- _WHAT IS ASKED_
Turn the rows from the start of the source records through the row containing "road 2 (residential): [(425,344),(511,231)]" into a numbered list. Skip any blank lines.

(Source records)
┄┄┄┄┄┄┄┄┄┄

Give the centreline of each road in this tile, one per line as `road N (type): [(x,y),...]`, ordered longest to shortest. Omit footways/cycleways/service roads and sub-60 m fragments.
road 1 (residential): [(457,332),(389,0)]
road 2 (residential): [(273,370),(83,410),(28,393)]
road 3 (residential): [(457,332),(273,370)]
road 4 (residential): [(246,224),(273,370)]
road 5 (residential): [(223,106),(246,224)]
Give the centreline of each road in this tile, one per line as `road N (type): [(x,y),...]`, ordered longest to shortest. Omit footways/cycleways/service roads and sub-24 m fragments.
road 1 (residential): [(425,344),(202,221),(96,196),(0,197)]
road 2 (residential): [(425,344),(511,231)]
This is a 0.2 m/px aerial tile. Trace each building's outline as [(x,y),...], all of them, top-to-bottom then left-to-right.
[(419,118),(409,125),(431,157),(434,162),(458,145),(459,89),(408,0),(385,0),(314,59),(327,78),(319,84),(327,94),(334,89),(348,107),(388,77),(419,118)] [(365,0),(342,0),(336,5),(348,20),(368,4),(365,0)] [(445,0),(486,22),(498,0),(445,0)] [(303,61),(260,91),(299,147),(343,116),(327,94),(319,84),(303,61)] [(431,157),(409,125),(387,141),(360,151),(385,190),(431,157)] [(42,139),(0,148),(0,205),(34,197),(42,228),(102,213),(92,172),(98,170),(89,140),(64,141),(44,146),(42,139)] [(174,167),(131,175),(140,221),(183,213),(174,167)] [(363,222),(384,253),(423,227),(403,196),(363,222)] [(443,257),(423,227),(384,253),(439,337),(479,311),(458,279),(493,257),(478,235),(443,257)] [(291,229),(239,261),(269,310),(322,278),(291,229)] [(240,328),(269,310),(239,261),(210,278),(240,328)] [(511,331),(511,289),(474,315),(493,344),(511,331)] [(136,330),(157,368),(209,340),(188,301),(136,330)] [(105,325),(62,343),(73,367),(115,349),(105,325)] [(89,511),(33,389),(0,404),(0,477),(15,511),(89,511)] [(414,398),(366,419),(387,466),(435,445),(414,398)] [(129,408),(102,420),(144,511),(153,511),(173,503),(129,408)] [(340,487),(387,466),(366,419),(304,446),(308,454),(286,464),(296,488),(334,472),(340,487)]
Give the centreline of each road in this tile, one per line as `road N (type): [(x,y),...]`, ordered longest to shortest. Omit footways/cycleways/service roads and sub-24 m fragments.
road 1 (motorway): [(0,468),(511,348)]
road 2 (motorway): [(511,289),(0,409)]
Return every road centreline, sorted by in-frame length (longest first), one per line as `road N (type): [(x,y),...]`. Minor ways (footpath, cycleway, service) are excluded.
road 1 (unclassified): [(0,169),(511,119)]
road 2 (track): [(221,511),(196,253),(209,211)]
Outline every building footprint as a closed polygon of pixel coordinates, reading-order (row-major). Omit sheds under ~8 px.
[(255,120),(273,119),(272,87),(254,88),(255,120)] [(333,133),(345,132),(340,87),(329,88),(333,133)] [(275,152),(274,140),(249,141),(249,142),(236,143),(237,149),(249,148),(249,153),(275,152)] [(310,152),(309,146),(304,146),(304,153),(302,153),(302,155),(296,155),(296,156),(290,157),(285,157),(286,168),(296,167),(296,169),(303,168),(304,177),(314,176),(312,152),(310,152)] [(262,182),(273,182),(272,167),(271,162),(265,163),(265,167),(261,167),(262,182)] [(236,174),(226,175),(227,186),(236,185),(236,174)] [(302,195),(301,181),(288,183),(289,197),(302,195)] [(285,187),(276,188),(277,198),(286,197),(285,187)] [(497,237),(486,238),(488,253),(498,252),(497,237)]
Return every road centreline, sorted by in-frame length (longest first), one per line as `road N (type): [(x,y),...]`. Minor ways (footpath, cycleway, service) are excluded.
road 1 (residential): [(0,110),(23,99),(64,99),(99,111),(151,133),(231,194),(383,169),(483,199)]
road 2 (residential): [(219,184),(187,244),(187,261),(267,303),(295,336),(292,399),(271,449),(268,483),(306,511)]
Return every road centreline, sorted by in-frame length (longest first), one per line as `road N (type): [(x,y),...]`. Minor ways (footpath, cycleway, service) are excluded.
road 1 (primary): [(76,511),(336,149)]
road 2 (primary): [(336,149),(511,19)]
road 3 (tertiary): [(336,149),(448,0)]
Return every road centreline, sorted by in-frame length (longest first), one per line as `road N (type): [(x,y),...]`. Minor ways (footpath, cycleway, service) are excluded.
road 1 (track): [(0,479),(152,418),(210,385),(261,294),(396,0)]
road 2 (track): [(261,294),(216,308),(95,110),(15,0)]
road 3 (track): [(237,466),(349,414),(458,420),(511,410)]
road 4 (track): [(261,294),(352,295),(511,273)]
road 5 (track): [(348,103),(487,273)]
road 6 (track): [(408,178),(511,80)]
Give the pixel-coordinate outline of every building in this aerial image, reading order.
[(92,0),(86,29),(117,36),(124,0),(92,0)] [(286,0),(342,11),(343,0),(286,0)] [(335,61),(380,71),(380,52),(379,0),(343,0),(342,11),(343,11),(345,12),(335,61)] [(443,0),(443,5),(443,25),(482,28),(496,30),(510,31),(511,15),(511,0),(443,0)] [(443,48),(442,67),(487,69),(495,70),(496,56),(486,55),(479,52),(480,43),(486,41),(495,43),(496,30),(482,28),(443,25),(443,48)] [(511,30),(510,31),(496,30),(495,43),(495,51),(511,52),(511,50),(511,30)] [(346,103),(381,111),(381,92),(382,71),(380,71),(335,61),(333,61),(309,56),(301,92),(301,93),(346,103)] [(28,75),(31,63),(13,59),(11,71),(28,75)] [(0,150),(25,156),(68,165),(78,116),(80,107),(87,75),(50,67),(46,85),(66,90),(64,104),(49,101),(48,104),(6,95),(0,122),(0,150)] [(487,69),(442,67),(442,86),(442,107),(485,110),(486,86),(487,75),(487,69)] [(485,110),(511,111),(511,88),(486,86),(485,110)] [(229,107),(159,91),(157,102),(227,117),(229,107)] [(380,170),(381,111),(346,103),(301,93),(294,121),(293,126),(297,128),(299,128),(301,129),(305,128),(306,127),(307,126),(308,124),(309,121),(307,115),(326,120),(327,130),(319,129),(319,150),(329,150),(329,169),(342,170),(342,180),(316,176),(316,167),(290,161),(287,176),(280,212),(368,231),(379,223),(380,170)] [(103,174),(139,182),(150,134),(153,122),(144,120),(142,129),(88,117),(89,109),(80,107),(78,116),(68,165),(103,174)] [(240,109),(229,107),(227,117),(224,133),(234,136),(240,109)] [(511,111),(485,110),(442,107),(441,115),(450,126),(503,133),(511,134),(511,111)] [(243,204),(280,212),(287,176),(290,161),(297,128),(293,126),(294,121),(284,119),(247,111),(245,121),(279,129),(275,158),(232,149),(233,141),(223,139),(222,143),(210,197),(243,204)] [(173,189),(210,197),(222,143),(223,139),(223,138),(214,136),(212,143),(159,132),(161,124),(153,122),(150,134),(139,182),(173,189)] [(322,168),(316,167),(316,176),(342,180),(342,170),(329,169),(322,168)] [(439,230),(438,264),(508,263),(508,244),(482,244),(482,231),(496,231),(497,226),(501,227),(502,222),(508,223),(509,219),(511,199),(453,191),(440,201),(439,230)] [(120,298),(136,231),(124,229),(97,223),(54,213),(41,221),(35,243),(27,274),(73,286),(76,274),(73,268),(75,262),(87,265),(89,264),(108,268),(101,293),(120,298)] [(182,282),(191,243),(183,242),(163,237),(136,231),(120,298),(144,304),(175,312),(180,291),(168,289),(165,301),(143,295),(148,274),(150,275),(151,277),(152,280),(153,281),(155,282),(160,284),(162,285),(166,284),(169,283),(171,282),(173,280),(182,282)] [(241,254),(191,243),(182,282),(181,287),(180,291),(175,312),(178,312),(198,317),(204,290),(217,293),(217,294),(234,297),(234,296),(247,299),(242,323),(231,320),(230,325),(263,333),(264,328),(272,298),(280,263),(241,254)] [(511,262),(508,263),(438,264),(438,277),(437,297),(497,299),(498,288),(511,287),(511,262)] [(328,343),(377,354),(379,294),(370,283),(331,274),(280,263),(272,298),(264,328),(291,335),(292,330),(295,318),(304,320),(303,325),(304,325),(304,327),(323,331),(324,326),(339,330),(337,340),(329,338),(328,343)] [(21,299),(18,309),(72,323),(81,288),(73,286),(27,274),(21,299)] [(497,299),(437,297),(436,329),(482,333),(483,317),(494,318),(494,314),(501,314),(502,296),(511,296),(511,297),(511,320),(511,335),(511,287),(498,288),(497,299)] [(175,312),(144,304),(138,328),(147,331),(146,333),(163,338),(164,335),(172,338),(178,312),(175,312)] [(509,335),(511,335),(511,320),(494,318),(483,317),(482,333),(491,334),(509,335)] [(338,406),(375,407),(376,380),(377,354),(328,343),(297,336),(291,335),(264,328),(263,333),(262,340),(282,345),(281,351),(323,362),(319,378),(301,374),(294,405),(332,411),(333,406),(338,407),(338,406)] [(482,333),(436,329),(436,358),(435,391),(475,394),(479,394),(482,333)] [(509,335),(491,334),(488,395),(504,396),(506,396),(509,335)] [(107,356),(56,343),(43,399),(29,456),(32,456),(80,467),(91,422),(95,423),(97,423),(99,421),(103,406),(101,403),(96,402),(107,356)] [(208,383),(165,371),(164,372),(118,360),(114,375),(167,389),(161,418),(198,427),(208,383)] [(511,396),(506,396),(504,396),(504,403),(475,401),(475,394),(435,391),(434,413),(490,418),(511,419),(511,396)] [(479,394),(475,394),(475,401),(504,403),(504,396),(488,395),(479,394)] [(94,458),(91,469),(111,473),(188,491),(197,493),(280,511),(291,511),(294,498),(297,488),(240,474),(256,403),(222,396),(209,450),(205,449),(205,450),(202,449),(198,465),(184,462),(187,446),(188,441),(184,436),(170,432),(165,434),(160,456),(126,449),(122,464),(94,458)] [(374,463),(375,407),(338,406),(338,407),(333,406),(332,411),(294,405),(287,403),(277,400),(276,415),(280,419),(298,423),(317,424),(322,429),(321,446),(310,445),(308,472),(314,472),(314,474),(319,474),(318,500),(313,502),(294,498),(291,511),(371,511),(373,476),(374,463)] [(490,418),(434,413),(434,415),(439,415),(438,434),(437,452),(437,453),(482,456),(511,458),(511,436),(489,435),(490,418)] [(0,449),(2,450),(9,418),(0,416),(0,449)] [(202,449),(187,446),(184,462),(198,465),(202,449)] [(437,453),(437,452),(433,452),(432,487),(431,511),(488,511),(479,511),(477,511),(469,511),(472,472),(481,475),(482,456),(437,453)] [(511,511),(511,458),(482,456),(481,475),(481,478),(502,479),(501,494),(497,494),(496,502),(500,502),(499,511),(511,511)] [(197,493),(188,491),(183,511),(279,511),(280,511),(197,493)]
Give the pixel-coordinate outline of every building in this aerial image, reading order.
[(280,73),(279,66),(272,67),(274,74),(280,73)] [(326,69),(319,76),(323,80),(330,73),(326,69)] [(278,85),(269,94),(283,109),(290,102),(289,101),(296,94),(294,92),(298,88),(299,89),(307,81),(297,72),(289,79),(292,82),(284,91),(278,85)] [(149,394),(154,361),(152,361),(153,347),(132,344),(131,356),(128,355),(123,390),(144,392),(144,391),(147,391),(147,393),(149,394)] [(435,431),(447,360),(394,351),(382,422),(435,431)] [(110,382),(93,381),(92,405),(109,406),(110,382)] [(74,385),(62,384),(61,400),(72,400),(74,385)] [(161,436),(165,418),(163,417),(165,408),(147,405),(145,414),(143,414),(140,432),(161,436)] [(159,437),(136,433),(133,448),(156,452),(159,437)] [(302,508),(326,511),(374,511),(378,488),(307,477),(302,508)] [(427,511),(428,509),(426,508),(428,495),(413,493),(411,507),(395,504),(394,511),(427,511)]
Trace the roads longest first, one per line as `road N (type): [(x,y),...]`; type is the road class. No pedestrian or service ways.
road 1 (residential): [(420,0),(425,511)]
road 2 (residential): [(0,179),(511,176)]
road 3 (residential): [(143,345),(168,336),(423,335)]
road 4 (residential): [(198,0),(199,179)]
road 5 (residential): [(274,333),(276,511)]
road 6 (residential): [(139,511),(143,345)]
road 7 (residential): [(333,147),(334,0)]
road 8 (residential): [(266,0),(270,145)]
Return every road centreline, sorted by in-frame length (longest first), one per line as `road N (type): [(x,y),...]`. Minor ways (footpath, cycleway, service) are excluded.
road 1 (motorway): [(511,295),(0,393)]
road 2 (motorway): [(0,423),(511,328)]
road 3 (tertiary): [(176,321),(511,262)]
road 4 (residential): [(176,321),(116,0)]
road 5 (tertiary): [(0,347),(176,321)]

┄┄┄┄┄┄┄┄┄┄

- _EXERCISE SOLUTION_
1. Give the centreline of each road in this tile, one per line as `road N (type): [(x,y),...]`, ordered longest to shortest. Omit footways/cycleways/service roads and sub-60 m fragments.
2. road 1 (residential): [(457,332),(389,0)]
3. road 2 (residential): [(273,370),(83,410),(28,393)]
4. road 3 (residential): [(457,332),(273,370)]
5. road 4 (residential): [(246,224),(273,370)]
6. road 5 (residential): [(223,106),(246,224)]
7. Give the centreline of each road in this tile, one per line as `road N (type): [(x,y),...]`, ordered longest to shortest. Omit footways/cycleways/service roads and sub-24 m fragments.
8. road 1 (residential): [(425,344),(202,221),(96,196),(0,197)]
9. road 2 (residential): [(425,344),(511,231)]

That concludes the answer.